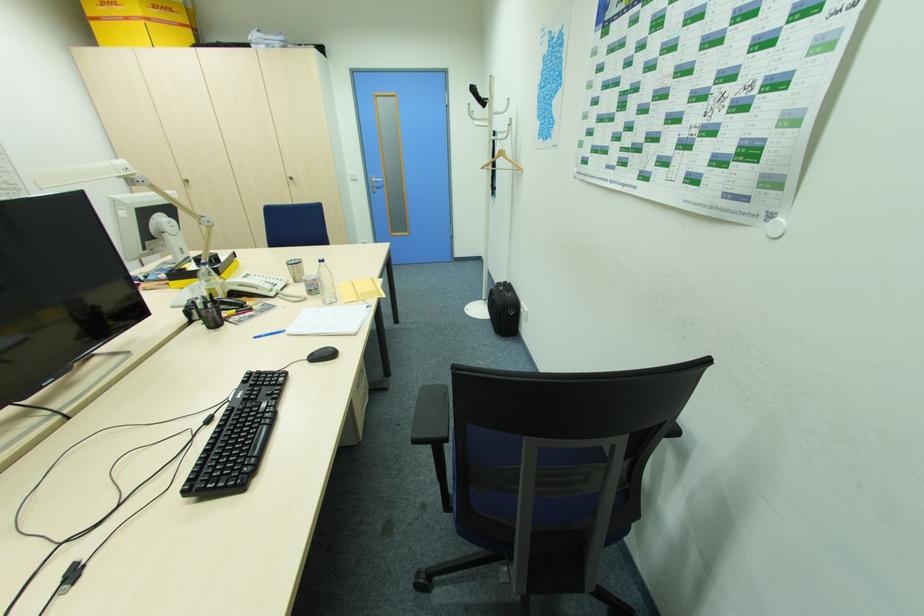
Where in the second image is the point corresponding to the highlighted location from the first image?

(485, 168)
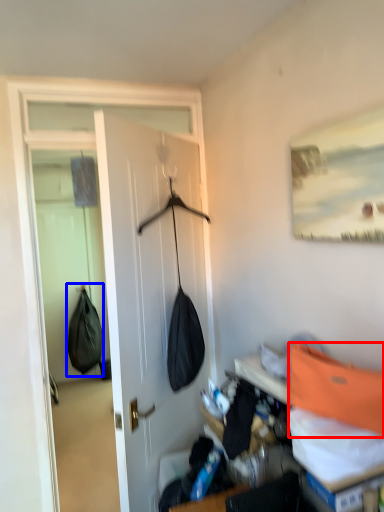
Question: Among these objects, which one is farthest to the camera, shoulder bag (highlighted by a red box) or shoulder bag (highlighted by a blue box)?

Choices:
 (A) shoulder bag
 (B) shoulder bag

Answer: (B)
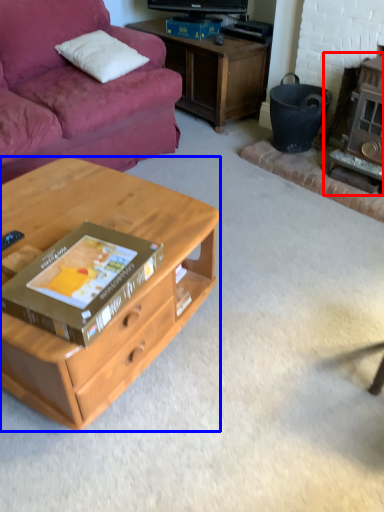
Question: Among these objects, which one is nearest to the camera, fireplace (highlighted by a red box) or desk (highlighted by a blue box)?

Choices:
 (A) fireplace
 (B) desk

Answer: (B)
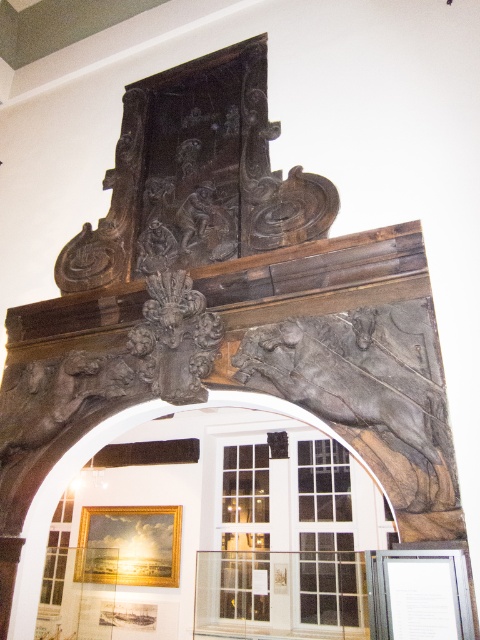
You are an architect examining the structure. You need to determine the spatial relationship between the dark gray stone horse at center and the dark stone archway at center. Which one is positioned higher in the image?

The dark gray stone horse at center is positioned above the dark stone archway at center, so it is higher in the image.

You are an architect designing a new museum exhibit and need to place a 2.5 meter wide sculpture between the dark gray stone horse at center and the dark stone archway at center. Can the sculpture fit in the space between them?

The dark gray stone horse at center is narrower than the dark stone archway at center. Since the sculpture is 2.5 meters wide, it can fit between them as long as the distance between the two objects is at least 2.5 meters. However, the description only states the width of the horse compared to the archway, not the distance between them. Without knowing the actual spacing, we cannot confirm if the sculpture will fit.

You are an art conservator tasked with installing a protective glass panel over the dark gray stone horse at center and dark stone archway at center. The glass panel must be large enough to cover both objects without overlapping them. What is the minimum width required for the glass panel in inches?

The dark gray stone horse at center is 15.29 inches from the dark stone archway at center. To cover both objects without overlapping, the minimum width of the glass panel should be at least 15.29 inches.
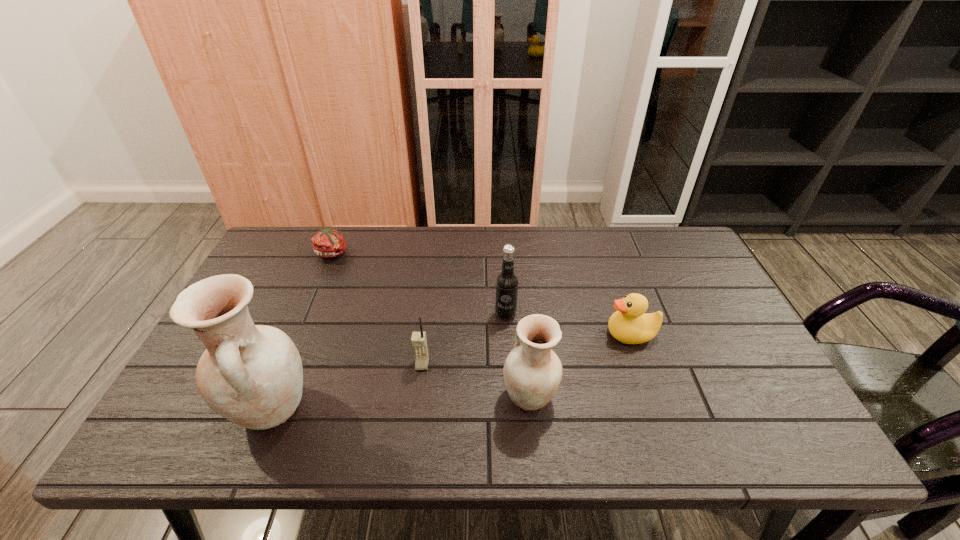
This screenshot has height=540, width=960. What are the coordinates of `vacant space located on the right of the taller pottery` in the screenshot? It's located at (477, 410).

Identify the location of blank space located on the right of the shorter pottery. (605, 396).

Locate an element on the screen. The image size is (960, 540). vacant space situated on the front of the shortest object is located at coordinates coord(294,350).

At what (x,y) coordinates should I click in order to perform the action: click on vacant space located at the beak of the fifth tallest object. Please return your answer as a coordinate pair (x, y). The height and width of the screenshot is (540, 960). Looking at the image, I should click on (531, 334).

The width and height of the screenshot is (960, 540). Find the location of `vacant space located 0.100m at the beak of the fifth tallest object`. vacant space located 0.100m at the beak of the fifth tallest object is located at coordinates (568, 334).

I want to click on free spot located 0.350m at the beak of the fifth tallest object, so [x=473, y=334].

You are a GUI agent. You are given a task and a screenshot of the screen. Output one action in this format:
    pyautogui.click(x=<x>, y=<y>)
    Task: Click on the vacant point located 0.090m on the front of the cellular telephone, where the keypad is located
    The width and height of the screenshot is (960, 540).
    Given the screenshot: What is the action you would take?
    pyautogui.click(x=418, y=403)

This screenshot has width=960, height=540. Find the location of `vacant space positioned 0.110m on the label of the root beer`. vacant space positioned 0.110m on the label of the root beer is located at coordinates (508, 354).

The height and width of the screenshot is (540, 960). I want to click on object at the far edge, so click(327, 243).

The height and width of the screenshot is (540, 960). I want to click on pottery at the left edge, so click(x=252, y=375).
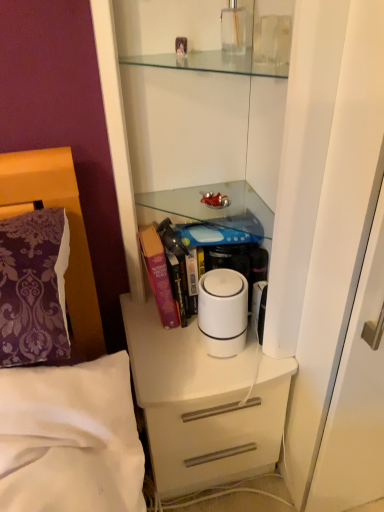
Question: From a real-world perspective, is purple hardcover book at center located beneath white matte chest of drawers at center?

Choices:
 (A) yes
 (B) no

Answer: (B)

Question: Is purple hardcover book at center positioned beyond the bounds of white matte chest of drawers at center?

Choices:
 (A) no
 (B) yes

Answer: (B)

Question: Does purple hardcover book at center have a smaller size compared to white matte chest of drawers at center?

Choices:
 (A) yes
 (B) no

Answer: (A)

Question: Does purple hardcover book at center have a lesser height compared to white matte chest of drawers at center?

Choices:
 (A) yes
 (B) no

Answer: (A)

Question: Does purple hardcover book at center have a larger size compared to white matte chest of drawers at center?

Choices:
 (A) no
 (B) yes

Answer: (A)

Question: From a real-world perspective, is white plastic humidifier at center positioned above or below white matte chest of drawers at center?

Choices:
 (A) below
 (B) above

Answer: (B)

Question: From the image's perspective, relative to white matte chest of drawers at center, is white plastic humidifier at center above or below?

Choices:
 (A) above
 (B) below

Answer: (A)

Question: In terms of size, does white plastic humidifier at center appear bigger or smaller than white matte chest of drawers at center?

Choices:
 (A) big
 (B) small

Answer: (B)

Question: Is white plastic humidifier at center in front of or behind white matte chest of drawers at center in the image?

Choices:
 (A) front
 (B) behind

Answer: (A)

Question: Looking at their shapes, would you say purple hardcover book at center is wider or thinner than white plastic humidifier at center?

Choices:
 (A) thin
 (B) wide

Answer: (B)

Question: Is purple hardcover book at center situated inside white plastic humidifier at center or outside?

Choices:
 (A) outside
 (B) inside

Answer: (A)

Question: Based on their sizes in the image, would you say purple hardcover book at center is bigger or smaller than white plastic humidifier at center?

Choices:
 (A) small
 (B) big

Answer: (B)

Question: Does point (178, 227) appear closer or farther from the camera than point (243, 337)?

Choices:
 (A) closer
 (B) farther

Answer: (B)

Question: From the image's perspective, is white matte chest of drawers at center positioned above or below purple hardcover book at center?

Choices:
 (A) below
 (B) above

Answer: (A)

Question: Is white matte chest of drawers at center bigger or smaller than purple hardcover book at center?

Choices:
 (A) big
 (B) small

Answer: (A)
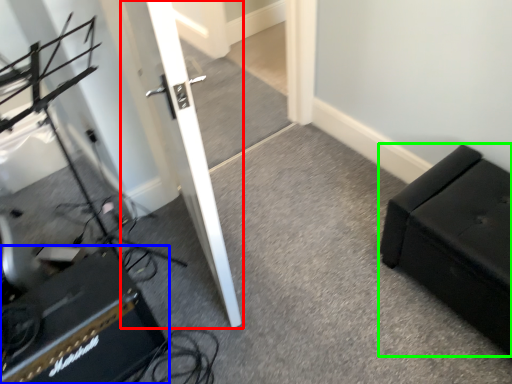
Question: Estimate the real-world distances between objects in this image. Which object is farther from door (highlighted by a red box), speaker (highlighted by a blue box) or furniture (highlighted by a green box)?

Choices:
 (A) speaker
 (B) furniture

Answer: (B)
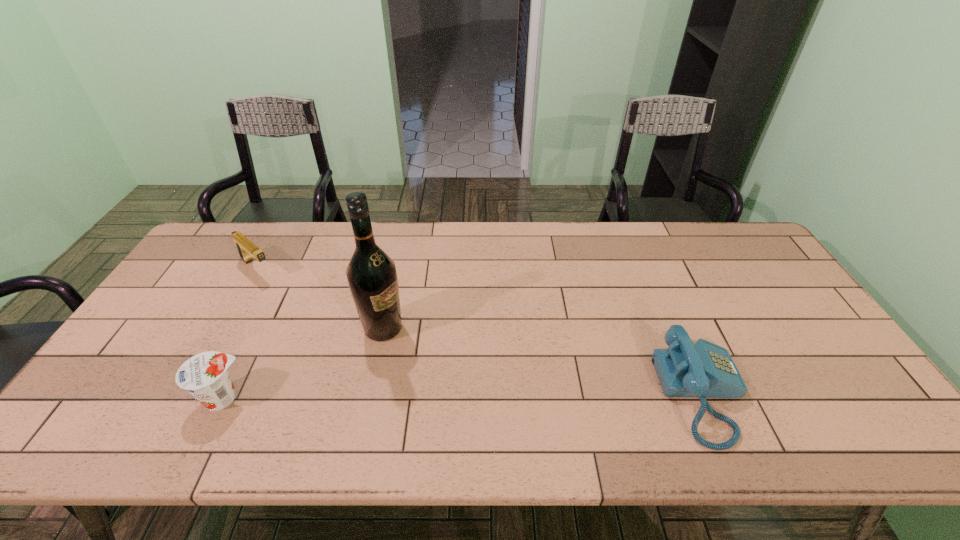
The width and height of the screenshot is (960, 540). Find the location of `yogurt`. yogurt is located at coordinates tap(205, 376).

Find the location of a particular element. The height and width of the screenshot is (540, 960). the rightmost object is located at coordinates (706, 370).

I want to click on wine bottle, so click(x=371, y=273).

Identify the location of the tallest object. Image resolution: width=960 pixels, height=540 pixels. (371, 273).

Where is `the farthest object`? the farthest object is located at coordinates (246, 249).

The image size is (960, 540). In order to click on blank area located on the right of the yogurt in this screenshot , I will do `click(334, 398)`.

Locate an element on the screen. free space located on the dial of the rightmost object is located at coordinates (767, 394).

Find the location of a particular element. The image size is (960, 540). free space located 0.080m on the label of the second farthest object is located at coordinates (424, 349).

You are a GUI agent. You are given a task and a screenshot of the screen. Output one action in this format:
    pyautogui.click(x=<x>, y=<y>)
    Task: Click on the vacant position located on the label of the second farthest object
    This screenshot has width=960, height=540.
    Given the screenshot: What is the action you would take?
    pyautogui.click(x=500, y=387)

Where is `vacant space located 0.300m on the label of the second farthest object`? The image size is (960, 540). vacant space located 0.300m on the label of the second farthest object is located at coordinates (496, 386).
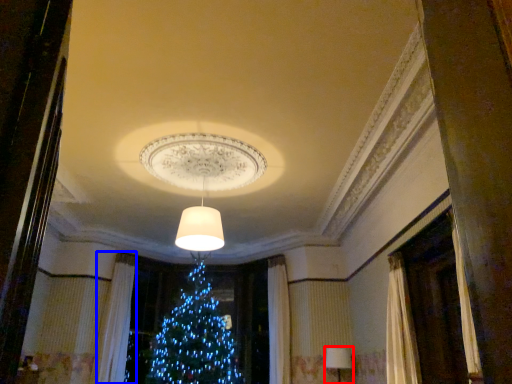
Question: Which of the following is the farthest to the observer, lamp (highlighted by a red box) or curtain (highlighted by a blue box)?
────────────────────
» **Brief**: Can you reproduce all of the records above word for word, leaving the pictures out of your answer?

» **Answer to this exercise**:
Where in the second image is the point corresponding to the highlighted location from the first image?

(485, 168)
Question: Among these objects, which one is farthest to the camera, shoulder bag (highlighted by a red box) or shoulder bag (highlighted by a blue box)?

Choices:
 (A) shoulder bag
 (B) shoulder bag

Answer: (B)
Question: Among these objects, which one is nearest to the camera, fireplace (highlighted by a red box) or desk (highlighted by a blue box)?

Choices:
 (A) fireplace
 (B) desk

Answer: (B)
You are an architect examining the structure. You need to determine the spatial relationship between the dark gray stone horse at center and the dark stone archway at center. Which one is positioned higher in the image?

The dark gray stone horse at center is positioned above the dark stone archway at center, so it is higher in the image.

You are an architect designing a new museum exhibit and need to place a 2.5 meter wide sculpture between the dark gray stone horse at center and the dark stone archway at center. Can the sculpture fit in the space between them?

The dark gray stone horse at center is narrower than the dark stone archway at center. Since the sculpture is 2.5 meters wide, it can fit between them as long as the distance between the two objects is at least 2.5 meters. However, the description only states the width of the horse compared to the archway, not the distance between them. Without knowing the actual spacing, we cannot confirm if the sculpture will fit.

You are an art conservator tasked with installing a protective glass panel over the dark gray stone horse at center and dark stone archway at center. The glass panel must be large enough to cover both objects without overlapping them. What is the minimum width required for the glass panel in inches?

The dark gray stone horse at center is 15.29 inches from the dark stone archway at center. To cover both objects without overlapping, the minimum width of the glass panel should be at least 15.29 inches.
This screenshot has height=540, width=960. What are the coordinates of `vacant space located on the right of the taller pottery` in the screenshot? It's located at (477, 410).

Identify the location of blank space located on the right of the shorter pottery. (605, 396).

Locate an element on the screen. The image size is (960, 540). vacant space situated on the front of the shortest object is located at coordinates coord(294,350).

At what (x,y) coordinates should I click in order to perform the action: click on vacant space located at the beak of the fifth tallest object. Please return your answer as a coordinate pair (x, y). The height and width of the screenshot is (540, 960). Looking at the image, I should click on (531, 334).

The width and height of the screenshot is (960, 540). Find the location of `vacant space located 0.100m at the beak of the fifth tallest object`. vacant space located 0.100m at the beak of the fifth tallest object is located at coordinates (568, 334).

I want to click on free spot located 0.350m at the beak of the fifth tallest object, so [x=473, y=334].

You are a GUI agent. You are given a task and a screenshot of the screen. Output one action in this format:
    pyautogui.click(x=<x>, y=<y>)
    Task: Click on the vacant point located 0.090m on the front of the cellular telephone, where the keypad is located
    The width and height of the screenshot is (960, 540).
    Given the screenshot: What is the action you would take?
    pyautogui.click(x=418, y=403)

This screenshot has width=960, height=540. Find the location of `vacant space positioned 0.110m on the label of the root beer`. vacant space positioned 0.110m on the label of the root beer is located at coordinates (508, 354).

The height and width of the screenshot is (540, 960). I want to click on object at the far edge, so click(327, 243).

The height and width of the screenshot is (540, 960). I want to click on pottery at the left edge, so click(x=252, y=375).
Question: From a real-world perspective, is purple hardcover book at center located beneath white matte chest of drawers at center?

Choices:
 (A) yes
 (B) no

Answer: (B)

Question: Is purple hardcover book at center positioned beyond the bounds of white matte chest of drawers at center?

Choices:
 (A) no
 (B) yes

Answer: (B)

Question: Does purple hardcover book at center have a smaller size compared to white matte chest of drawers at center?

Choices:
 (A) yes
 (B) no

Answer: (A)

Question: Does purple hardcover book at center have a lesser height compared to white matte chest of drawers at center?

Choices:
 (A) yes
 (B) no

Answer: (A)

Question: Does purple hardcover book at center have a larger size compared to white matte chest of drawers at center?

Choices:
 (A) no
 (B) yes

Answer: (A)

Question: From a real-world perspective, is white plastic humidifier at center positioned above or below white matte chest of drawers at center?

Choices:
 (A) below
 (B) above

Answer: (B)

Question: From the image's perspective, relative to white matte chest of drawers at center, is white plastic humidifier at center above or below?

Choices:
 (A) above
 (B) below

Answer: (A)

Question: In terms of size, does white plastic humidifier at center appear bigger or smaller than white matte chest of drawers at center?

Choices:
 (A) big
 (B) small

Answer: (B)

Question: Is white plastic humidifier at center in front of or behind white matte chest of drawers at center in the image?

Choices:
 (A) front
 (B) behind

Answer: (A)

Question: Looking at their shapes, would you say purple hardcover book at center is wider or thinner than white plastic humidifier at center?

Choices:
 (A) thin
 (B) wide

Answer: (B)

Question: Is purple hardcover book at center situated inside white plastic humidifier at center or outside?

Choices:
 (A) outside
 (B) inside

Answer: (A)

Question: Based on their sizes in the image, would you say purple hardcover book at center is bigger or smaller than white plastic humidifier at center?

Choices:
 (A) small
 (B) big

Answer: (B)

Question: Does point (178, 227) appear closer or farther from the camera than point (243, 337)?

Choices:
 (A) closer
 (B) farther

Answer: (B)

Question: From the image's perspective, is white matte chest of drawers at center positioned above or below purple hardcover book at center?

Choices:
 (A) below
 (B) above

Answer: (A)

Question: Is white matte chest of drawers at center bigger or smaller than purple hardcover book at center?

Choices:
 (A) big
 (B) small

Answer: (A)
Question: Estimate the real-world distances between objects in this image. Which object is farther from door (highlighted by a red box), speaker (highlighted by a blue box) or furniture (highlighted by a green box)?

Choices:
 (A) speaker
 (B) furniture

Answer: (B)
The width and height of the screenshot is (960, 540). Find the location of `yogurt`. yogurt is located at coordinates tap(205, 376).

Find the location of a particular element. The height and width of the screenshot is (540, 960). the rightmost object is located at coordinates (706, 370).

I want to click on wine bottle, so click(x=371, y=273).

Identify the location of the tallest object. Image resolution: width=960 pixels, height=540 pixels. (371, 273).

Where is `the farthest object`? the farthest object is located at coordinates (246, 249).

The image size is (960, 540). In order to click on blank area located on the right of the yogurt in this screenshot , I will do `click(334, 398)`.

Locate an element on the screen. free space located on the dial of the rightmost object is located at coordinates (767, 394).

Find the location of a particular element. The image size is (960, 540). free space located 0.080m on the label of the second farthest object is located at coordinates (424, 349).

You are a GUI agent. You are given a task and a screenshot of the screen. Output one action in this format:
    pyautogui.click(x=<x>, y=<y>)
    Task: Click on the vacant position located on the label of the second farthest object
    This screenshot has width=960, height=540.
    Given the screenshot: What is the action you would take?
    pyautogui.click(x=500, y=387)

Where is `vacant space located 0.300m on the label of the second farthest object`? The image size is (960, 540). vacant space located 0.300m on the label of the second farthest object is located at coordinates (496, 386).
Question: Which of the following is the farthest to the observer, lamp (highlighted by a red box) or curtain (highlighted by a blue box)?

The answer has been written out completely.